(Dataset excerpts)
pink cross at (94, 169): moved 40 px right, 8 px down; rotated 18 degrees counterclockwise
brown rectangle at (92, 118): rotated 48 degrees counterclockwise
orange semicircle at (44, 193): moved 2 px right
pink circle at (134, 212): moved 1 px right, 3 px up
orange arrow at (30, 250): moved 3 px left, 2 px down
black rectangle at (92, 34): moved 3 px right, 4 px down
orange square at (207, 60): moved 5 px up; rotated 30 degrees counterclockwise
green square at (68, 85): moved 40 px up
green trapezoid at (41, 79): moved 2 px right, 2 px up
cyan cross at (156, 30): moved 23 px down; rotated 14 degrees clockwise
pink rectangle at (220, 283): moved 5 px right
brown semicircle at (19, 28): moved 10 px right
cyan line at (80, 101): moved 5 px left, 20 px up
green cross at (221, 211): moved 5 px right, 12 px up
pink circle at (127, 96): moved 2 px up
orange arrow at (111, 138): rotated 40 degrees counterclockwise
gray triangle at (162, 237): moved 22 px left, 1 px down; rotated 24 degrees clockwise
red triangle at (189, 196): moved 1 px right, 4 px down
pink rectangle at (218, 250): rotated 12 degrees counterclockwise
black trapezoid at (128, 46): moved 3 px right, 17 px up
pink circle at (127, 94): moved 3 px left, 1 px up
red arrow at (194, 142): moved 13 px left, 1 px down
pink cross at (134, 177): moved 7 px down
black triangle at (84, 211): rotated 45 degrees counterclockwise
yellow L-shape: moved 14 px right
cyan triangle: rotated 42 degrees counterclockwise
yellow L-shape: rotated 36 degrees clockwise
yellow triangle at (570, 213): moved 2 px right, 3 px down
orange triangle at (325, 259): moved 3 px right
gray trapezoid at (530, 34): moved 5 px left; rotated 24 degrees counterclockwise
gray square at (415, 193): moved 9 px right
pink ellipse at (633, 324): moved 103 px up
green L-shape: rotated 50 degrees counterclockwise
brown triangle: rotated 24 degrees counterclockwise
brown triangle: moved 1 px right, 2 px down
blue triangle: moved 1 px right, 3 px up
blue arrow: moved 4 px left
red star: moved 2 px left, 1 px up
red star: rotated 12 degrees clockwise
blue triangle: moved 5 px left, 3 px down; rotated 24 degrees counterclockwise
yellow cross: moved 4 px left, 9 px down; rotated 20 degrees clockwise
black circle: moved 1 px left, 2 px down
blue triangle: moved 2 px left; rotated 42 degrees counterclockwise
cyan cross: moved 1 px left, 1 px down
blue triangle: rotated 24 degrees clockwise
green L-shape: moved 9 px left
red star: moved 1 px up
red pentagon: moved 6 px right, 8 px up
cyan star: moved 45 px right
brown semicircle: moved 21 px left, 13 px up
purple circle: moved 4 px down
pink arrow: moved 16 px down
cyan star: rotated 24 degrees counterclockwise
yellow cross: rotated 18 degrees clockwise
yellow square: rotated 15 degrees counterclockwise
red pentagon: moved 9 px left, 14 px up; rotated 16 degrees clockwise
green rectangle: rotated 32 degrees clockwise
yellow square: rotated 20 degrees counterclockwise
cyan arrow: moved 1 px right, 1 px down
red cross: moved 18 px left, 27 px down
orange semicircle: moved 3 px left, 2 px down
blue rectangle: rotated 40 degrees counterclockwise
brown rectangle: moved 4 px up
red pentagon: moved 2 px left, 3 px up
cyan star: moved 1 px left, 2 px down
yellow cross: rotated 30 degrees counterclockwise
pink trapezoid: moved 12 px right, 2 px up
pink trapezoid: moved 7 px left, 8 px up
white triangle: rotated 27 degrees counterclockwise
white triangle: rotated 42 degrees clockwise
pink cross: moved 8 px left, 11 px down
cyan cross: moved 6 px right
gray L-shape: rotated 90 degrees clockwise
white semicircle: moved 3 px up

(What to do) Rewrite the rows above from the first one down through the line containing "yellow L-shape: rotated 36 degrees clockwise", swapping "pink" for "magenta" and leaving everything else unchanged. Give only those rows.

(Response below)
magenta cross at (94, 169): moved 40 px right, 8 px down; rotated 18 degrees counterclockwise
brown rectangle at (92, 118): rotated 48 degrees counterclockwise
orange semicircle at (44, 193): moved 2 px right
magenta circle at (134, 212): moved 1 px right, 3 px up
orange arrow at (30, 250): moved 3 px left, 2 px down
black rectangle at (92, 34): moved 3 px right, 4 px down
orange square at (207, 60): moved 5 px up; rotated 30 degrees counterclockwise
green square at (68, 85): moved 40 px up
green trapezoid at (41, 79): moved 2 px right, 2 px up
cyan cross at (156, 30): moved 23 px down; rotated 14 degrees clockwise
magenta rectangle at (220, 283): moved 5 px right
brown semicircle at (19, 28): moved 10 px right
cyan line at (80, 101): moved 5 px left, 20 px up
green cross at (221, 211): moved 5 px right, 12 px up
magenta circle at (127, 96): moved 2 px up
orange arrow at (111, 138): rotated 40 degrees counterclockwise
gray triangle at (162, 237): moved 22 px left, 1 px down; rotated 24 degrees clockwise
red triangle at (189, 196): moved 1 px right, 4 px down
magenta rectangle at (218, 250): rotated 12 degrees counterclockwise
black trapezoid at (128, 46): moved 3 px right, 17 px up
magenta circle at (127, 94): moved 3 px left, 1 px up
red arrow at (194, 142): moved 13 px left, 1 px down
magenta cross at (134, 177): moved 7 px down
black triangle at (84, 211): rotated 45 degrees counterclockwise
yellow L-shape: moved 14 px right
cyan triangle: rotated 42 degrees counterclockwise
yellow L-shape: rotated 36 degrees clockwise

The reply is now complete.